- To do:
The full listing must be reproduced exactly as given.

.....

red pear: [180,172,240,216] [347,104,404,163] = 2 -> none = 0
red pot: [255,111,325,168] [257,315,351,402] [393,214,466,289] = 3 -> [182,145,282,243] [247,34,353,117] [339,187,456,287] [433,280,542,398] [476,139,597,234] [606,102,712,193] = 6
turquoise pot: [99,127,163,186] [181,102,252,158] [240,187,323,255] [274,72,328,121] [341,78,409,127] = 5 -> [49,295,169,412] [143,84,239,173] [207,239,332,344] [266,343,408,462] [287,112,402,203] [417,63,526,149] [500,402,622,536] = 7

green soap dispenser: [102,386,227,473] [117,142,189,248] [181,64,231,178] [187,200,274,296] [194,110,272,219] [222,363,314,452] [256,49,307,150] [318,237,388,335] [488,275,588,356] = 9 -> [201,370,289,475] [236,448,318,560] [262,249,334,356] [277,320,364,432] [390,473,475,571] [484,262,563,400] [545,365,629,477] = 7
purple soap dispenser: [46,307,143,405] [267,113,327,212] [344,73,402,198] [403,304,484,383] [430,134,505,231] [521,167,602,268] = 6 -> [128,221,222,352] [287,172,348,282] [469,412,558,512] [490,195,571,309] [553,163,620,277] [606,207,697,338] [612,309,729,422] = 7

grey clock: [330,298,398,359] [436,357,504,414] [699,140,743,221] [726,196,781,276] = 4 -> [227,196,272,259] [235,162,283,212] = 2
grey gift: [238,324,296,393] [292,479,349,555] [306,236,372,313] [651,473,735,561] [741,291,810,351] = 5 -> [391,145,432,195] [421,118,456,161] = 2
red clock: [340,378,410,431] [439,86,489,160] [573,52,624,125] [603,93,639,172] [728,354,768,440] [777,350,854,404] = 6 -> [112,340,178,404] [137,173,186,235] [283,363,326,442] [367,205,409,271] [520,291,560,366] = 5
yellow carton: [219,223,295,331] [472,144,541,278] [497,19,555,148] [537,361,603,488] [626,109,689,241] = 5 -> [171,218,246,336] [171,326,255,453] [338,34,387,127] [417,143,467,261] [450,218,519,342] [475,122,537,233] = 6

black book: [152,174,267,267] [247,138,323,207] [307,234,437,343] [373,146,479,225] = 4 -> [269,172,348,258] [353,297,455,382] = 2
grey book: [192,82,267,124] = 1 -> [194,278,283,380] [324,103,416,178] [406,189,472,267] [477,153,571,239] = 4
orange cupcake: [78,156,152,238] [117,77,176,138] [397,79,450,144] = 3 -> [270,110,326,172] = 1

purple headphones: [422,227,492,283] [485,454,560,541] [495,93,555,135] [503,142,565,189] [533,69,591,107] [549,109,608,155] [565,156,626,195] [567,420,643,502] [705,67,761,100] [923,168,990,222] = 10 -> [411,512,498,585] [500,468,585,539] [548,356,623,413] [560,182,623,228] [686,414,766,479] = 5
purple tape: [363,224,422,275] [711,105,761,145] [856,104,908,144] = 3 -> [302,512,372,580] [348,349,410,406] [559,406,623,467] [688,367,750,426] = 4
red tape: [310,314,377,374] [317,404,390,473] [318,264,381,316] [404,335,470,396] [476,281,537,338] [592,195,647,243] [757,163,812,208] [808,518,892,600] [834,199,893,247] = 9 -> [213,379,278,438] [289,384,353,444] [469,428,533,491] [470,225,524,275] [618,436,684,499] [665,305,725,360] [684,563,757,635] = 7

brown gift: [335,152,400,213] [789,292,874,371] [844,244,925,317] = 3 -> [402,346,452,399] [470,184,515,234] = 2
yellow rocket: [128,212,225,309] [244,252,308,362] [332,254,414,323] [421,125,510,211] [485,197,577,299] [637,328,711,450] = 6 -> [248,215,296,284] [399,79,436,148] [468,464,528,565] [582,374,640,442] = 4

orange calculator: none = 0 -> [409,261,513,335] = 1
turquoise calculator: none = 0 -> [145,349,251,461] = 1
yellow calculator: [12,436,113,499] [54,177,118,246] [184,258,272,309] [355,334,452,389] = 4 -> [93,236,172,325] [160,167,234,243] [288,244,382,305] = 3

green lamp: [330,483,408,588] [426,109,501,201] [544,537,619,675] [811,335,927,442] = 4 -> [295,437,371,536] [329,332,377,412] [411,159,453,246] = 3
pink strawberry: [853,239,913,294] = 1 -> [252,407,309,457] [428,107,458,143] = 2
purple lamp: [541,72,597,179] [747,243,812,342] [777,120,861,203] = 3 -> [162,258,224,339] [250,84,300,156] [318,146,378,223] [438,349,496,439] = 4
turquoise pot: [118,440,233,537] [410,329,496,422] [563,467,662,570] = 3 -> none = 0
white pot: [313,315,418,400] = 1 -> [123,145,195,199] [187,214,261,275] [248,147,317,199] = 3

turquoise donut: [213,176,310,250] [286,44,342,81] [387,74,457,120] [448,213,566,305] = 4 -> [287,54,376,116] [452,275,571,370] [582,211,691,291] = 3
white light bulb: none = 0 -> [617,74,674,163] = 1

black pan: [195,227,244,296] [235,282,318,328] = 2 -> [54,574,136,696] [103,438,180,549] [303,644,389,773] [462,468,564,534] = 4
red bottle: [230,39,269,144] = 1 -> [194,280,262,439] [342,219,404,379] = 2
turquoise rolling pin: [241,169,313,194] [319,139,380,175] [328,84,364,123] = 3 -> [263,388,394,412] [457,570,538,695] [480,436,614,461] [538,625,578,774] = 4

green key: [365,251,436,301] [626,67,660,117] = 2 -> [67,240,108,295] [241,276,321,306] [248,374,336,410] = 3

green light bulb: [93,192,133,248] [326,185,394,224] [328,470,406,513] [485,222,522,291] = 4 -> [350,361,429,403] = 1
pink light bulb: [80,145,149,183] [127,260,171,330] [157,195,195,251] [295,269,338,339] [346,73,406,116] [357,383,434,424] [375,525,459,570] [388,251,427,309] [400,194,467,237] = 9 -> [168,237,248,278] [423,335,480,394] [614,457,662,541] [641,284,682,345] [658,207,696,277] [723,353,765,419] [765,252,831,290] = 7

.....

- Exercise solution:
red pear: [180,172,240,216] [347,104,404,163] = 2 -> none = 0
red pot: [255,111,325,168] [257,315,351,402] [393,214,466,289] = 3 -> [182,145,282,243] [247,34,353,117] [339,187,456,287] [433,280,542,398] [476,139,597,234] [606,102,712,193] = 6
turquoise pot: [99,127,163,186] [181,102,252,158] [240,187,323,255] [274,72,328,121] [341,78,409,127] = 5 -> [49,295,169,412] [143,84,239,173] [207,239,332,344] [266,343,408,462] [287,112,402,203] [417,63,526,149] [500,402,622,536] = 7

green soap dispenser: [102,386,227,473] [117,142,189,248] [181,64,231,178] [187,200,274,296] [194,110,272,219] [222,363,314,452] [256,49,307,150] [318,237,388,335] [488,275,588,356] = 9 -> [201,370,289,475] [236,448,318,560] [262,249,334,356] [277,320,364,432] [390,473,475,571] [484,262,563,400] [545,365,629,477] = 7
purple soap dispenser: [46,307,143,405] [267,113,327,212] [344,73,402,198] [403,304,484,383] [430,134,505,231] [521,167,602,268] = 6 -> [128,221,222,352] [287,172,348,282] [469,412,558,512] [490,195,571,309] [553,163,620,277] [606,207,697,338] [612,309,729,422] = 7

grey clock: [330,298,398,359] [436,357,504,414] [699,140,743,221] [726,196,781,276] = 4 -> [227,196,272,259] [235,162,283,212] = 2
grey gift: [238,324,296,393] [292,479,349,555] [306,236,372,313] [651,473,735,561] [741,291,810,351] = 5 -> [391,145,432,195] [421,118,456,161] = 2
red clock: [340,378,410,431] [439,86,489,160] [573,52,624,125] [603,93,639,172] [728,354,768,440] [777,350,854,404] = 6 -> [112,340,178,404] [137,173,186,235] [283,363,326,442] [367,205,409,271] [520,291,560,366] = 5
yellow carton: [219,223,295,331] [472,144,541,278] [497,19,555,148] [537,361,603,488] [626,109,689,241] = 5 -> [171,218,246,336] [171,326,255,453] [338,34,387,127] [417,143,467,261] [450,218,519,342] [475,122,537,233] = 6

black book: [152,174,267,267] [247,138,323,207] [307,234,437,343] [373,146,479,225] = 4 -> [269,172,348,258] [353,297,455,382] = 2
grey book: [192,82,267,124] = 1 -> [194,278,283,380] [324,103,416,178] [406,189,472,267] [477,153,571,239] = 4
orange cupcake: [78,156,152,238] [117,77,176,138] [397,79,450,144] = 3 -> [270,110,326,172] = 1

purple headphones: [422,227,492,283] [485,454,560,541] [495,93,555,135] [503,142,565,189] [533,69,591,107] [549,109,608,155] [565,156,626,195] [567,420,643,502] [705,67,761,100] [923,168,990,222] = 10 -> [411,512,498,585] [500,468,585,539] [548,356,623,413] [560,182,623,228] [686,414,766,479] = 5
purple tape: [363,224,422,275] [711,105,761,145] [856,104,908,144] = 3 -> [302,512,372,580] [348,349,410,406] [559,406,623,467] [688,367,750,426] = 4
red tape: [310,314,377,374] [317,404,390,473] [318,264,381,316] [404,335,470,396] [476,281,537,338] [592,195,647,243] [757,163,812,208] [808,518,892,600] [834,199,893,247] = 9 -> [213,379,278,438] [289,384,353,444] [469,428,533,491] [470,225,524,275] [618,436,684,499] [665,305,725,360] [684,563,757,635] = 7

brown gift: [335,152,400,213] [789,292,874,371] [844,244,925,317] = 3 -> [402,346,452,399] [470,184,515,234] = 2
yellow rocket: [128,212,225,309] [244,252,308,362] [332,254,414,323] [421,125,510,211] [485,197,577,299] [637,328,711,450] = 6 -> [248,215,296,284] [399,79,436,148] [468,464,528,565] [582,374,640,442] = 4

orange calculator: none = 0 -> [409,261,513,335] = 1
turquoise calculator: none = 0 -> [145,349,251,461] = 1
yellow calculator: [12,436,113,499] [54,177,118,246] [184,258,272,309] [355,334,452,389] = 4 -> [93,236,172,325] [160,167,234,243] [288,244,382,305] = 3

green lamp: [330,483,408,588] [426,109,501,201] [544,537,619,675] [811,335,927,442] = 4 -> [295,437,371,536] [329,332,377,412] [411,159,453,246] = 3
pink strawberry: [853,239,913,294] = 1 -> [252,407,309,457] [428,107,458,143] = 2
purple lamp: [541,72,597,179] [747,243,812,342] [777,120,861,203] = 3 -> [162,258,224,339] [250,84,300,156] [318,146,378,223] [438,349,496,439] = 4
turquoise pot: [118,440,233,537] [410,329,496,422] [563,467,662,570] = 3 -> none = 0
white pot: [313,315,418,400] = 1 -> [123,145,195,199] [187,214,261,275] [248,147,317,199] = 3

turquoise donut: [213,176,310,250] [286,44,342,81] [387,74,457,120] [448,213,566,305] = 4 -> [287,54,376,116] [452,275,571,370] [582,211,691,291] = 3
white light bulb: none = 0 -> [617,74,674,163] = 1

black pan: [195,227,244,296] [235,282,318,328] = 2 -> [54,574,136,696] [103,438,180,549] [303,644,389,773] [462,468,564,534] = 4
red bottle: [230,39,269,144] = 1 -> [194,280,262,439] [342,219,404,379] = 2
turquoise rolling pin: [241,169,313,194] [319,139,380,175] [328,84,364,123] = 3 -> [263,388,394,412] [457,570,538,695] [480,436,614,461] [538,625,578,774] = 4

green key: [365,251,436,301] [626,67,660,117] = 2 -> [67,240,108,295] [241,276,321,306] [248,374,336,410] = 3

green light bulb: [93,192,133,248] [326,185,394,224] [328,470,406,513] [485,222,522,291] = 4 -> [350,361,429,403] = 1
pink light bulb: [80,145,149,183] [127,260,171,330] [157,195,195,251] [295,269,338,339] [346,73,406,116] [357,383,434,424] [375,525,459,570] [388,251,427,309] [400,194,467,237] = 9 -> [168,237,248,278] [423,335,480,394] [614,457,662,541] [641,284,682,345] [658,207,696,277] [723,353,765,419] [765,252,831,290] = 7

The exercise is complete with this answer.